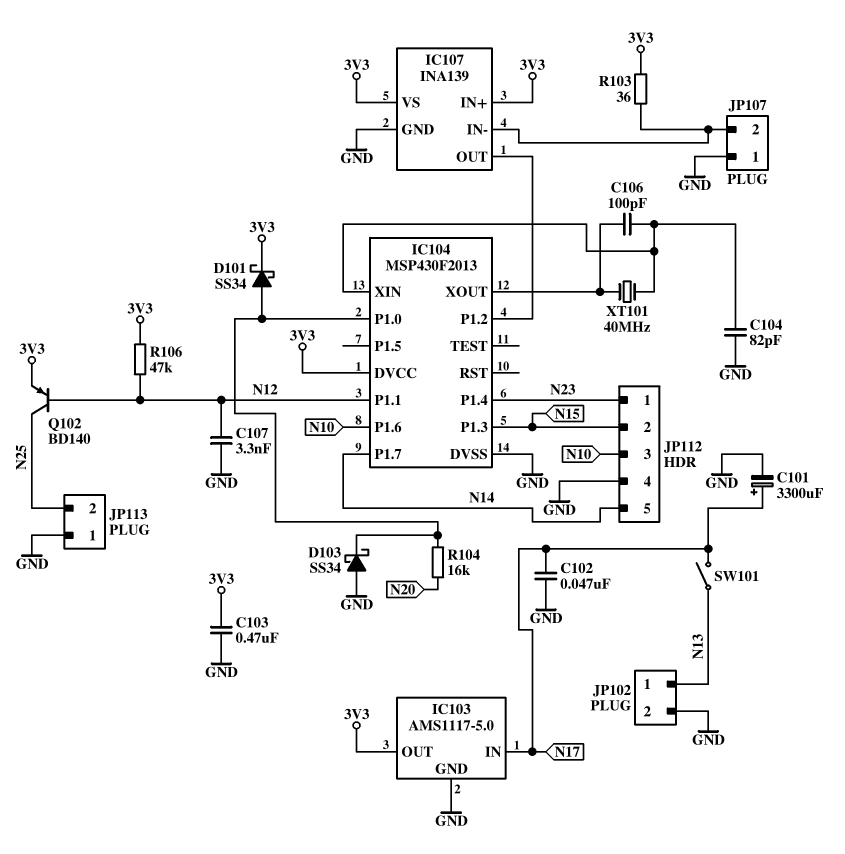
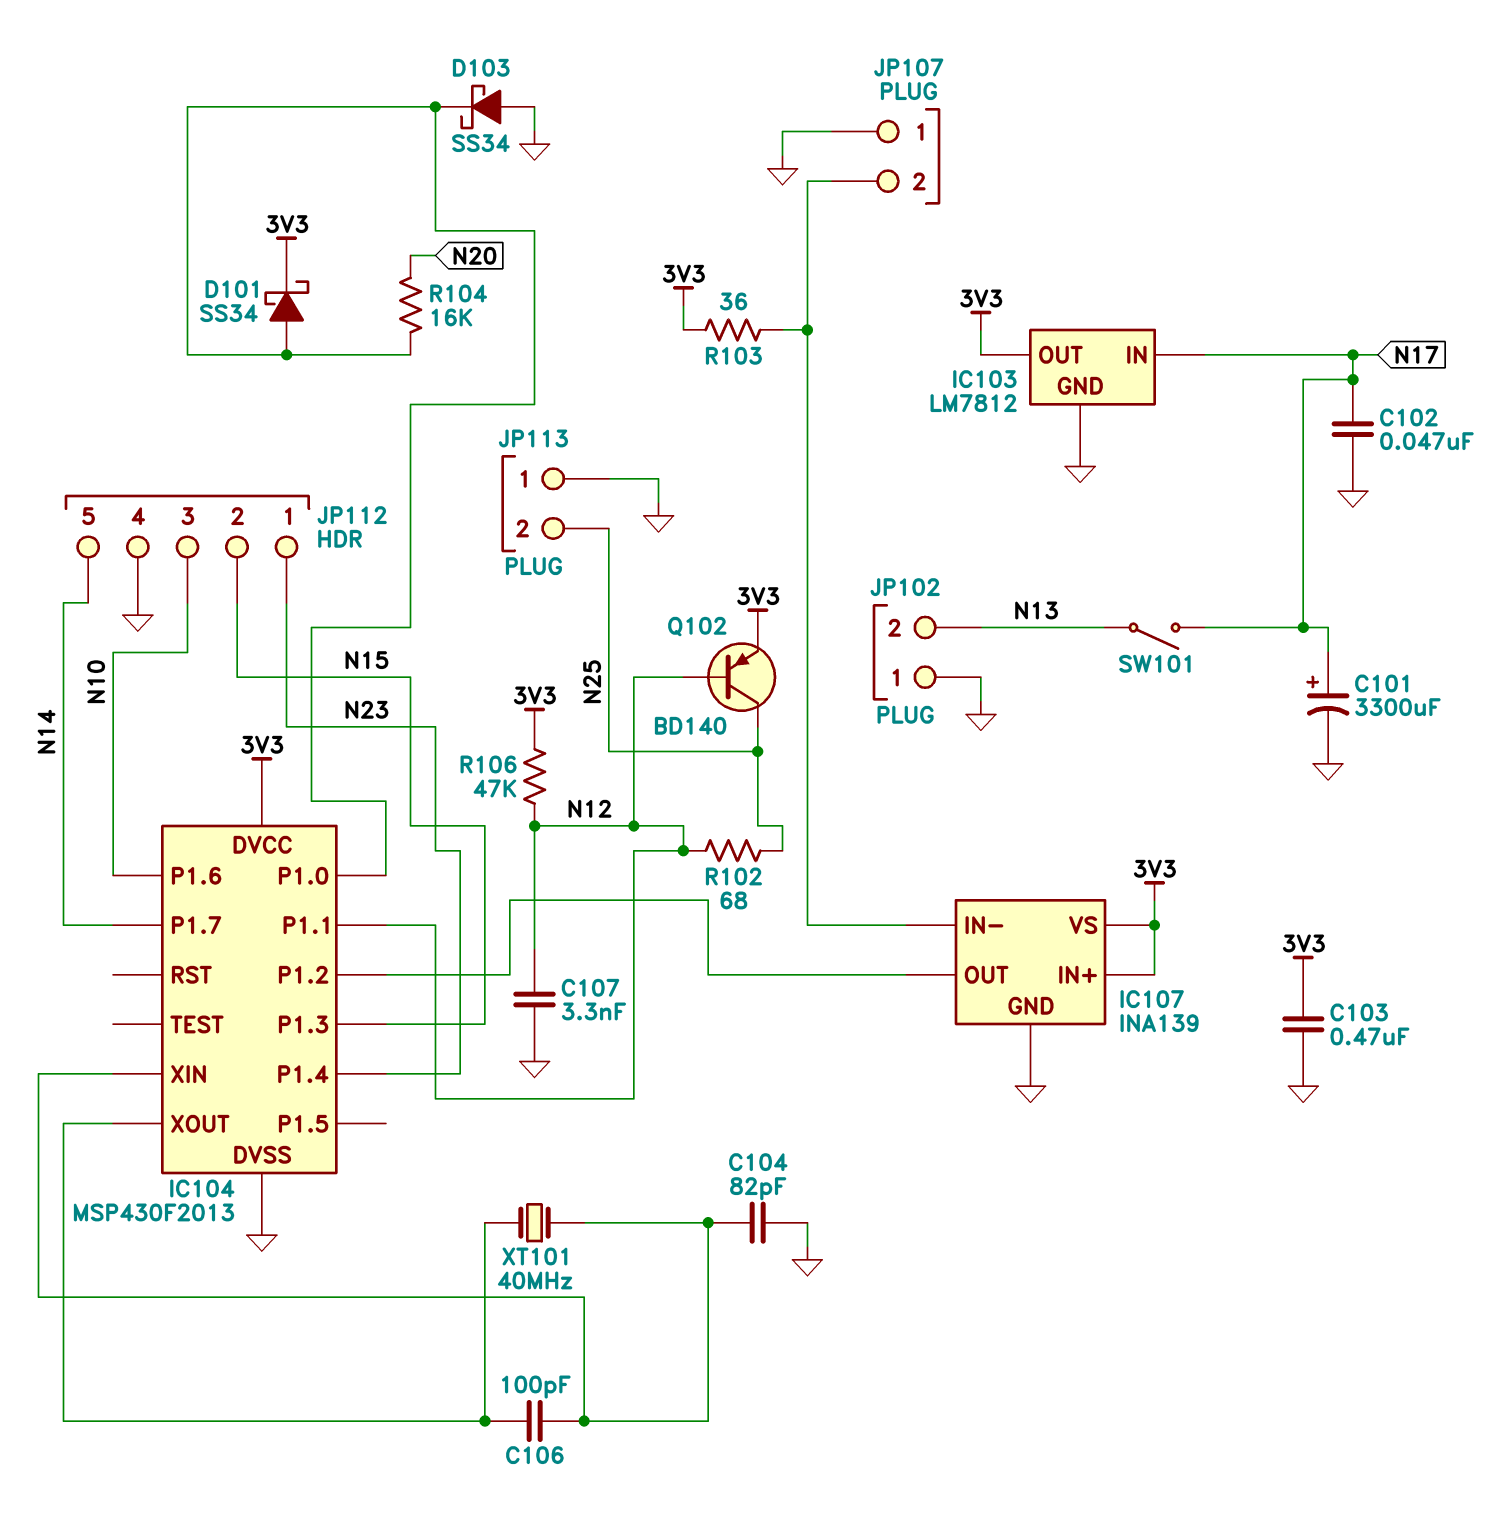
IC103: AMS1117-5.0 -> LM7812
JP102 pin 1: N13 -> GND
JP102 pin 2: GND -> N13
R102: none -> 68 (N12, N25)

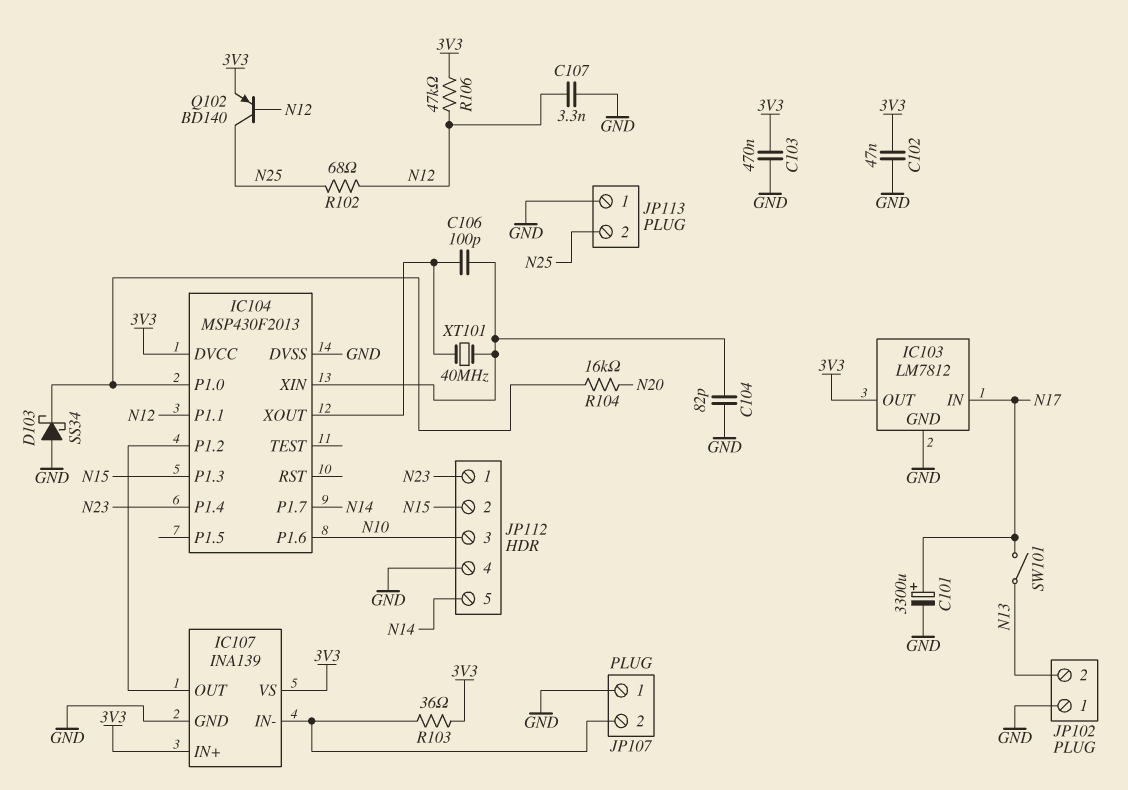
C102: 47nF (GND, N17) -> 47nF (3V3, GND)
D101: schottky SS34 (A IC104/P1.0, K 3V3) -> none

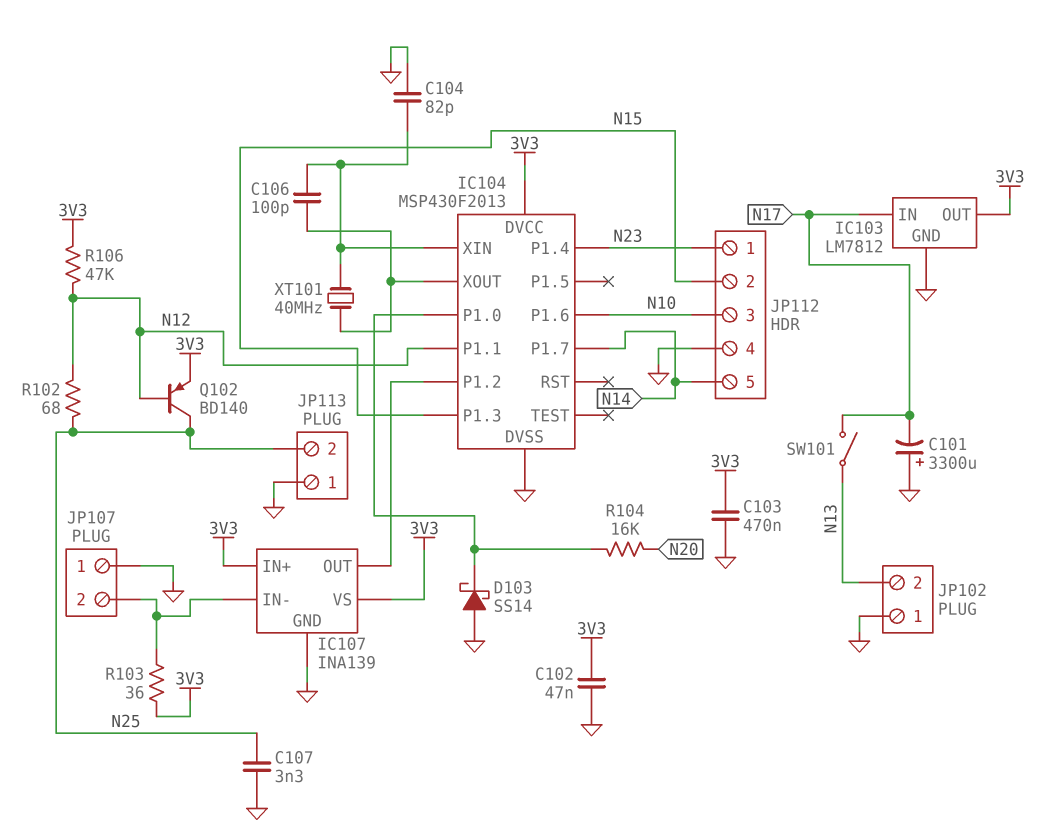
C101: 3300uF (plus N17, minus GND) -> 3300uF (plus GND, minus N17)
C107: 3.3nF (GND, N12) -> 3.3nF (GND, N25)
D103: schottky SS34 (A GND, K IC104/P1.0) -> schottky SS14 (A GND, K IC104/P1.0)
* * *
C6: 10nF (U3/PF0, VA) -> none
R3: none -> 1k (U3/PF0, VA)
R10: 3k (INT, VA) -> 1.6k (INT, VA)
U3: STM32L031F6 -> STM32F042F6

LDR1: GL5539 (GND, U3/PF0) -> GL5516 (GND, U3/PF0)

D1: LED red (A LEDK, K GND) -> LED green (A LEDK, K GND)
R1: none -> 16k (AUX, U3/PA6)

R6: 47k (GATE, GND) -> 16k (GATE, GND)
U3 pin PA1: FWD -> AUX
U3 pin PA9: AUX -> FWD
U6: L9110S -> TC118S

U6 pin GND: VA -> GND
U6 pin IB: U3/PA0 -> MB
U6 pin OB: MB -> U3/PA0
* * *
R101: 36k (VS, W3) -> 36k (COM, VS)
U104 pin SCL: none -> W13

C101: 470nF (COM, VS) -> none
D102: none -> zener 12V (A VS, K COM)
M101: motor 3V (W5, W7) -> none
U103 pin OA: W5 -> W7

→ **Exercise objective**
Find and copy every line in the entries above where the string "schottky" occurs.

→ **Output of the exercise**
D101: schottky SS34 (A IC104/P1.0, K 3V3) -> none
D103: schottky SS34 (A GND, K IC104/P1.0) -> schottky SS14 (A GND, K IC104/P1.0)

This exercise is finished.